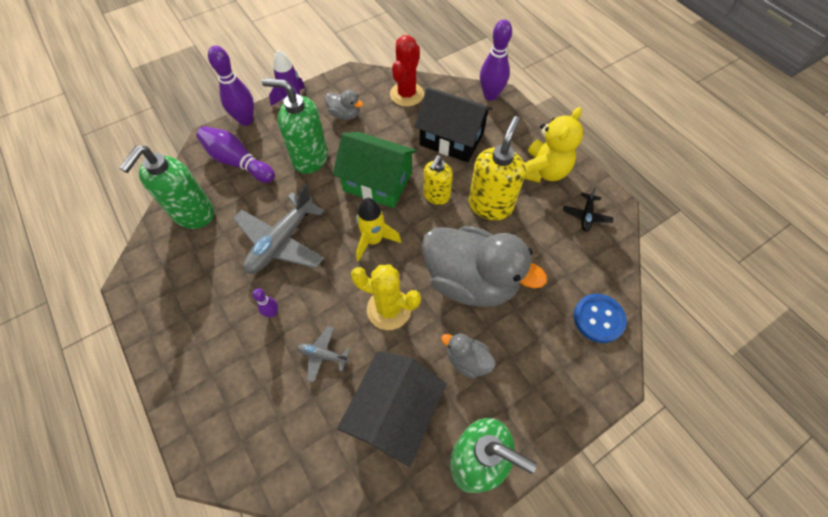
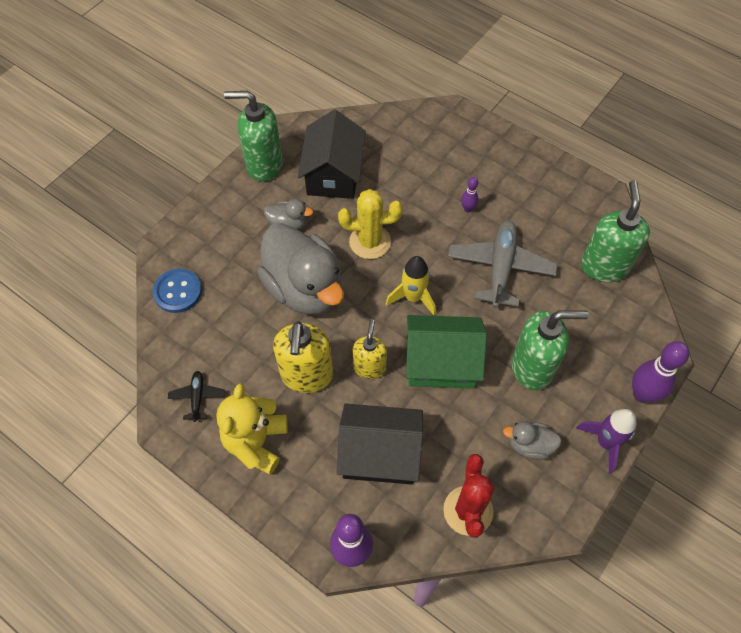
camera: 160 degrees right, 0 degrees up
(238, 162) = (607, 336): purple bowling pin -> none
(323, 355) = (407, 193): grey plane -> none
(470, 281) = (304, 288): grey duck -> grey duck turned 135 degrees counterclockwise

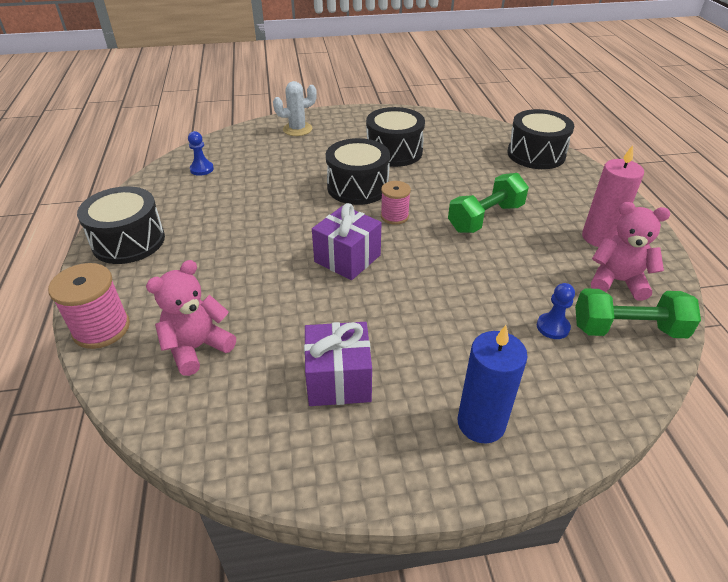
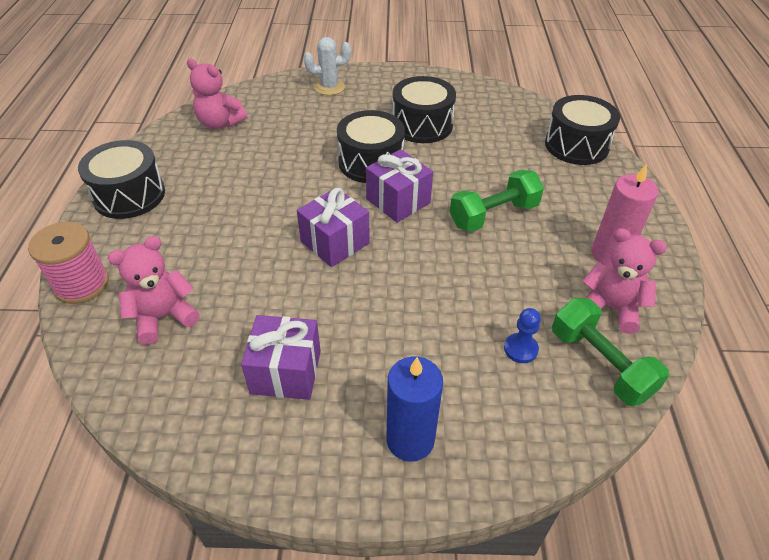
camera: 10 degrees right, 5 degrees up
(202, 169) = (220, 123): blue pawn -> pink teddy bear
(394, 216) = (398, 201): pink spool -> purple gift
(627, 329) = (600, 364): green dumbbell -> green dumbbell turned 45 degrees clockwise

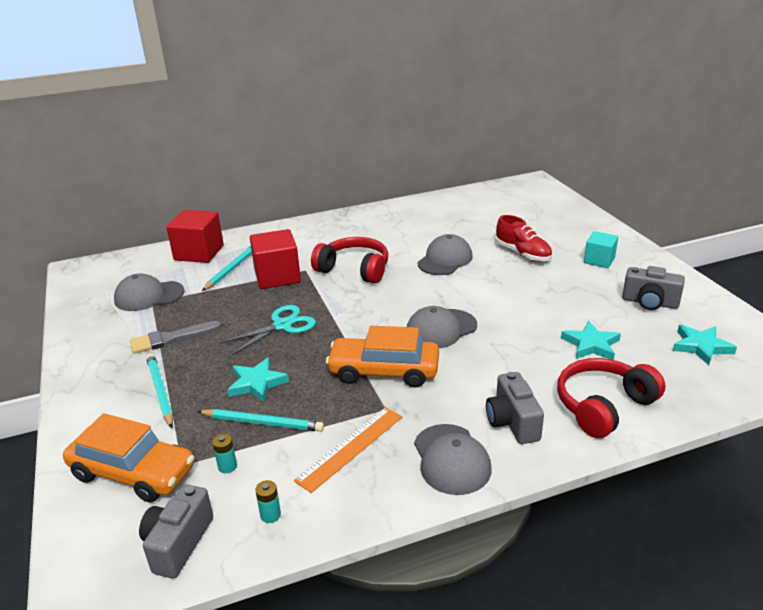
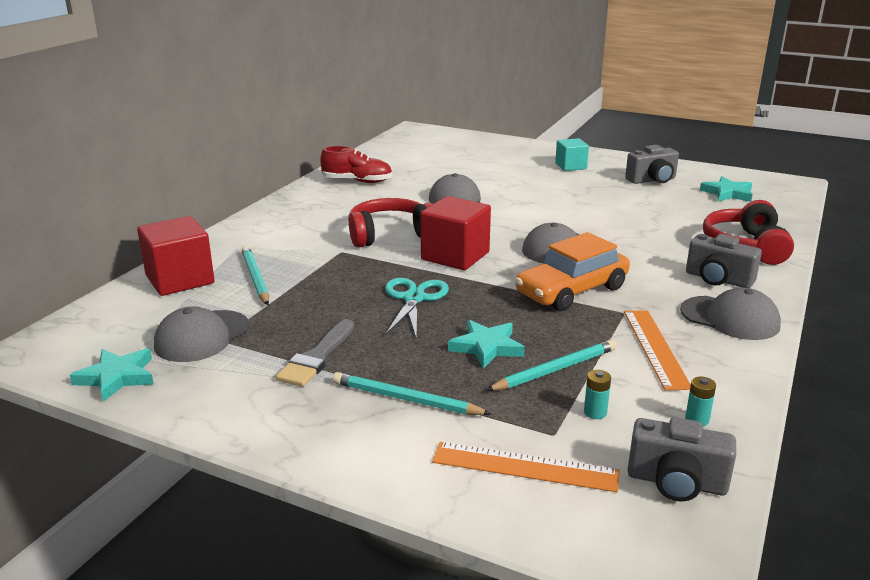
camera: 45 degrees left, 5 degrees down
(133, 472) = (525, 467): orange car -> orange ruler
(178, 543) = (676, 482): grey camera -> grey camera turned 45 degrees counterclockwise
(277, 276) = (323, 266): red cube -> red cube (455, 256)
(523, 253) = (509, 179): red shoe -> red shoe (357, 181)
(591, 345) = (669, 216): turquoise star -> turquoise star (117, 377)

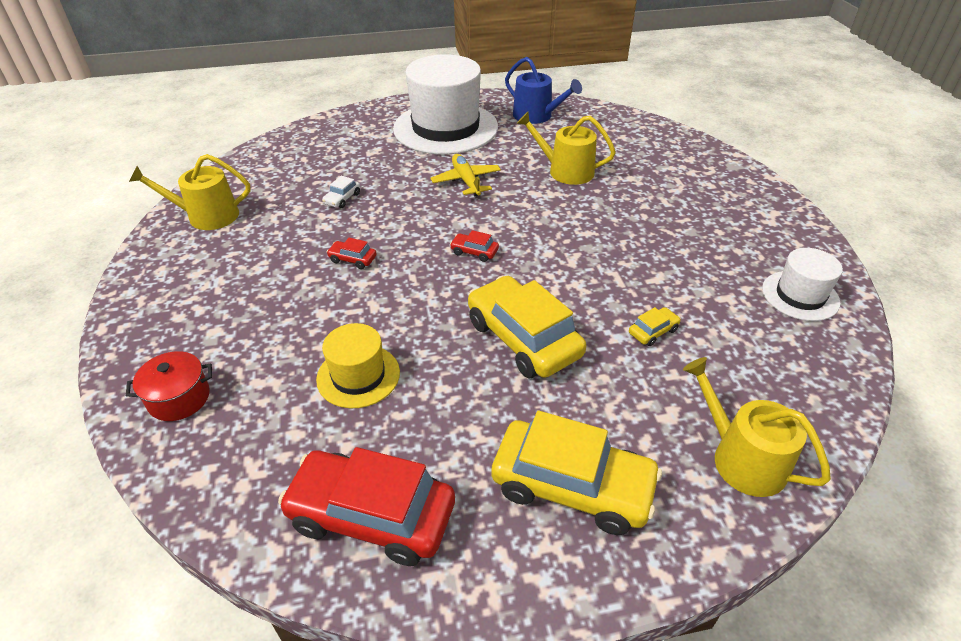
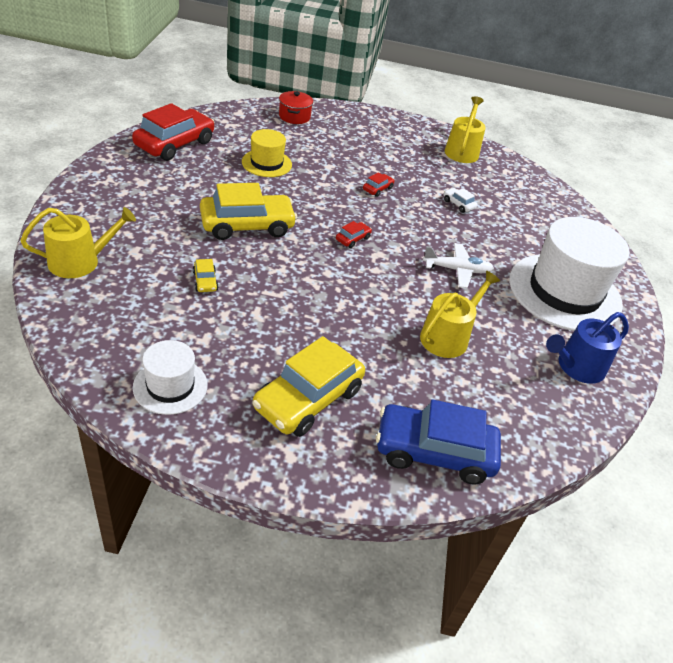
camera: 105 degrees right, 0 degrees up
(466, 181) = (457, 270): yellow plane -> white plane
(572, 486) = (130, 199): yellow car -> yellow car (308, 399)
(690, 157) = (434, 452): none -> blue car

# Work item
Restate the entries word for word, though any image they contain should not appear.

# Solution to this problem
camera: 160 degrees right, 0 degrees up
(238, 162) = (607, 336): purple bowling pin -> none
(323, 355) = (407, 193): grey plane -> none
(470, 281) = (304, 288): grey duck -> grey duck turned 135 degrees counterclockwise

camera: 10 degrees right, 5 degrees up
(202, 169) = (220, 123): blue pawn -> pink teddy bear
(394, 216) = (398, 201): pink spool -> purple gift
(627, 329) = (600, 364): green dumbbell -> green dumbbell turned 45 degrees clockwise

camera: 45 degrees left, 5 degrees down
(133, 472) = (525, 467): orange car -> orange ruler
(178, 543) = (676, 482): grey camera -> grey camera turned 45 degrees counterclockwise
(277, 276) = (323, 266): red cube -> red cube (455, 256)
(523, 253) = (509, 179): red shoe -> red shoe (357, 181)
(591, 345) = (669, 216): turquoise star -> turquoise star (117, 377)

camera: 105 degrees right, 0 degrees up
(466, 181) = (457, 270): yellow plane -> white plane
(572, 486) = (130, 199): yellow car -> yellow car (308, 399)
(690, 157) = (434, 452): none -> blue car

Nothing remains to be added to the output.